Edit tracking data:
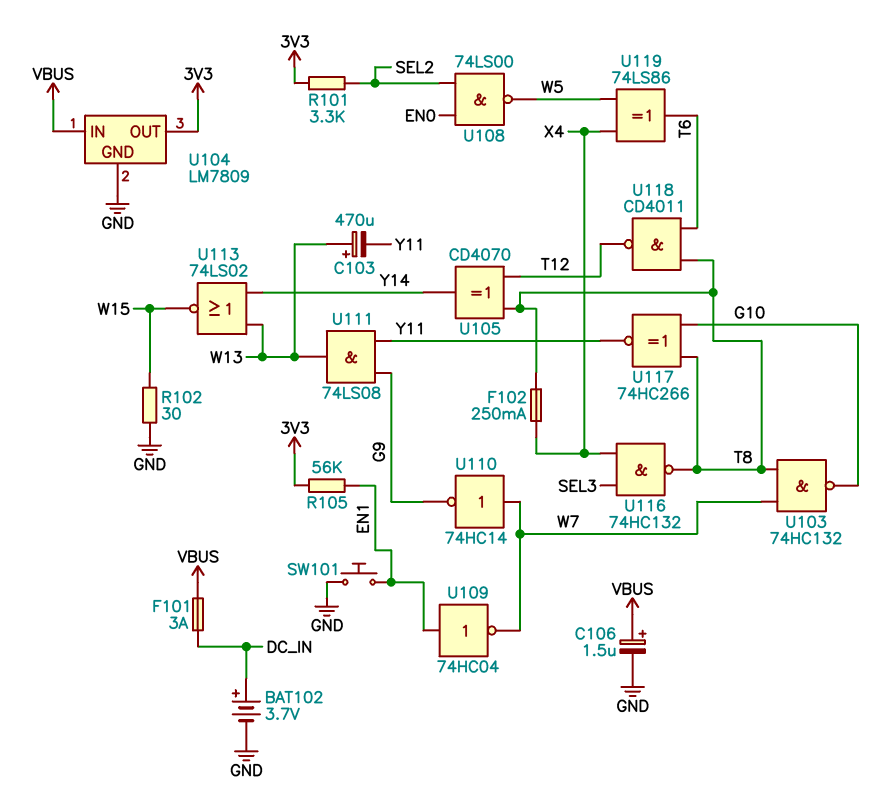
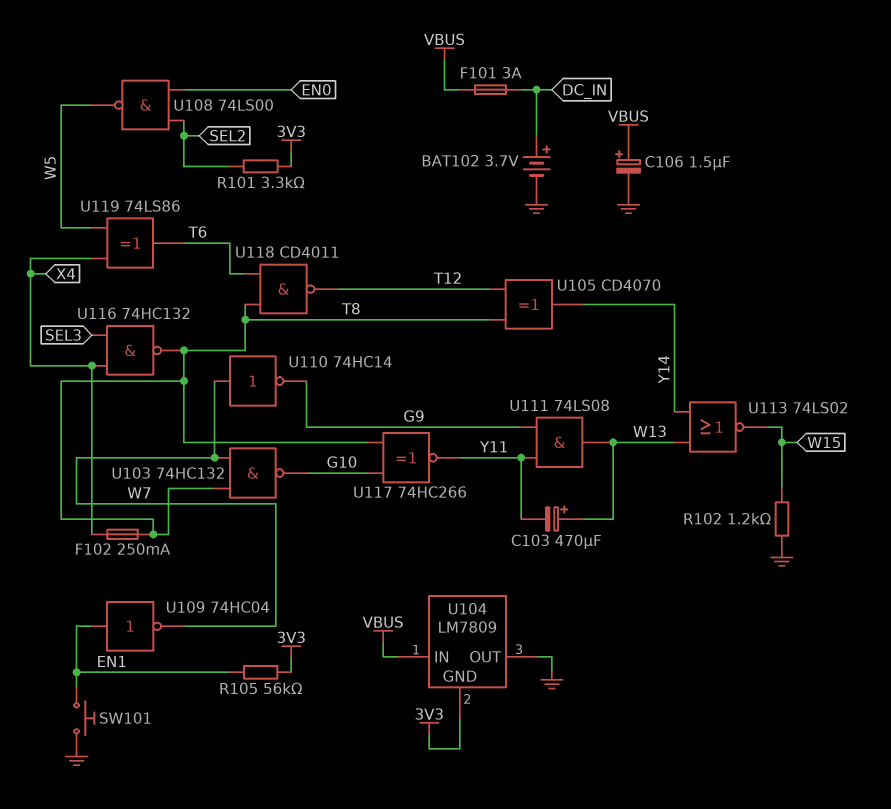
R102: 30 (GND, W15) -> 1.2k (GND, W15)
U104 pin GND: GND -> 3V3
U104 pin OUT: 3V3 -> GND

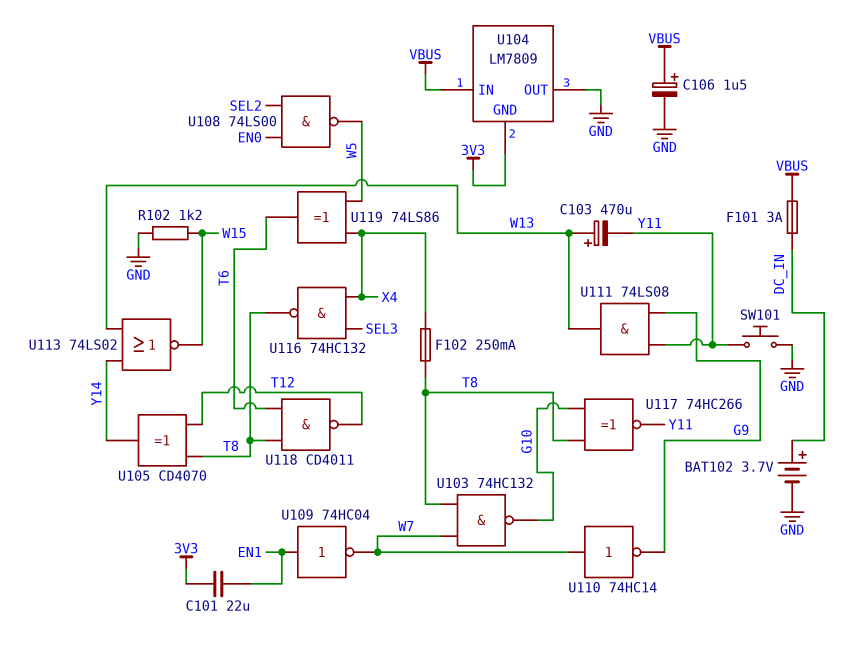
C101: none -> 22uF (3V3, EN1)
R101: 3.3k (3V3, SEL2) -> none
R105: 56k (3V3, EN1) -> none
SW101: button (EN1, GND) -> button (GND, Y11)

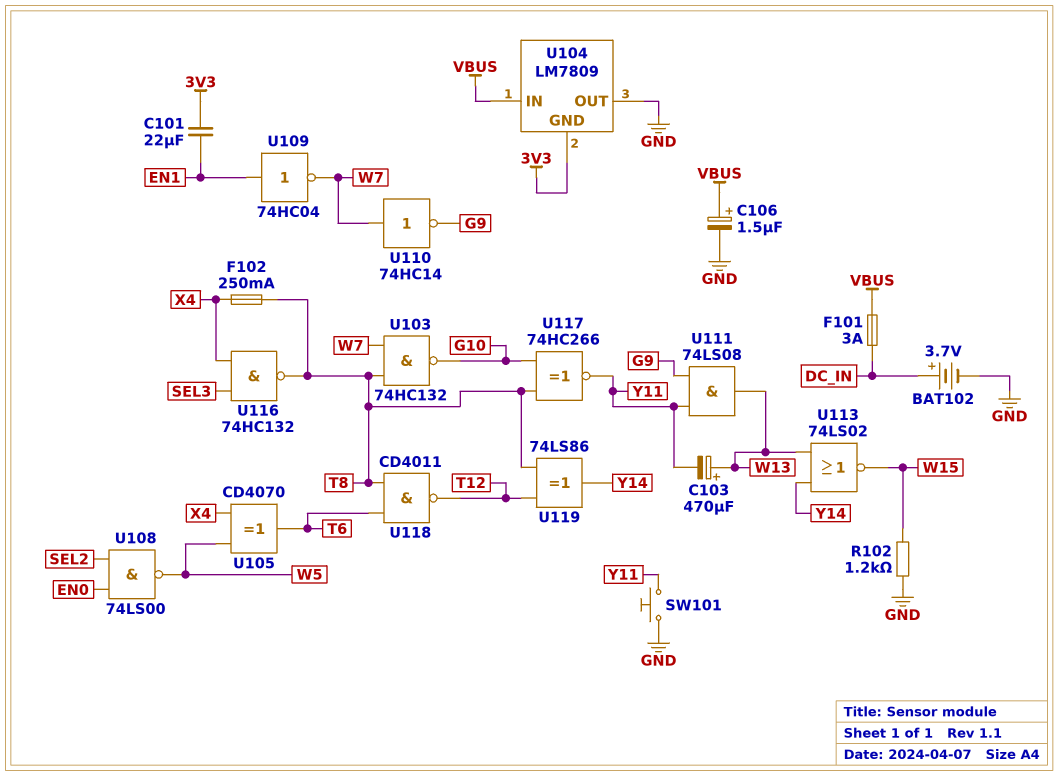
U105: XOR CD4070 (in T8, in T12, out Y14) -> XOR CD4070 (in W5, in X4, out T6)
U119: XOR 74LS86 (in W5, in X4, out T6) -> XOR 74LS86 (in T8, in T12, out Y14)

> **Assignment**: Each line from the one containing "U104 pin GND: GND -> 3V3" to the final line of the data must be printed exactly, both included, with nothing else and no pictures.

> **Problem solution**:
U104 pin GND: GND -> 3V3
U104 pin OUT: 3V3 -> GND

C101: none -> 22uF (3V3, EN1)
R101: 3.3k (3V3, SEL2) -> none
R105: 56k (3V3, EN1) -> none
SW101: button (EN1, GND) -> button (GND, Y11)

U105: XOR CD4070 (in T8, in T12, out Y14) -> XOR CD4070 (in W5, in X4, out T6)
U119: XOR 74LS86 (in W5, in X4, out T6) -> XOR 74LS86 (in T8, in T12, out Y14)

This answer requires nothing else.